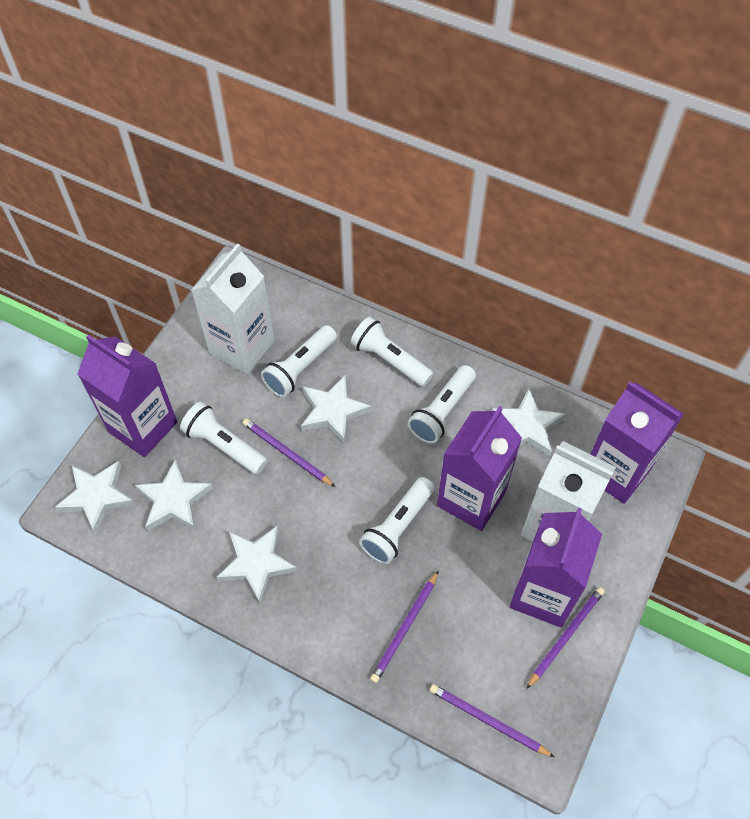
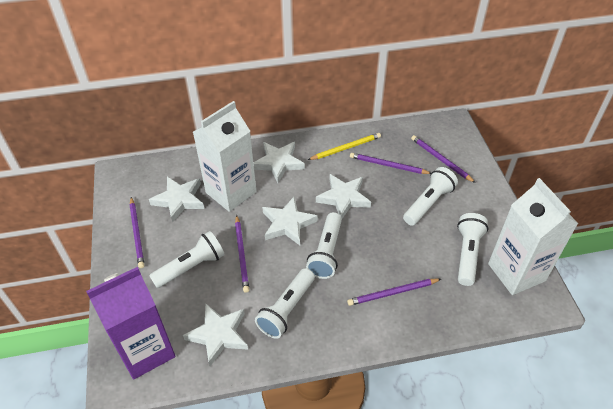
purple carton: 4 -> 1
purple pencil: 4 -> 5
yellow pencil: 0 -> 1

* _INSTRUCTIONS TO FOLLOW_
Reproduce the material in its entirety and word for word, without the pictures.

* _REPLY_
purple carton: 4 -> 1
purple pencil: 4 -> 5
yellow pencil: 0 -> 1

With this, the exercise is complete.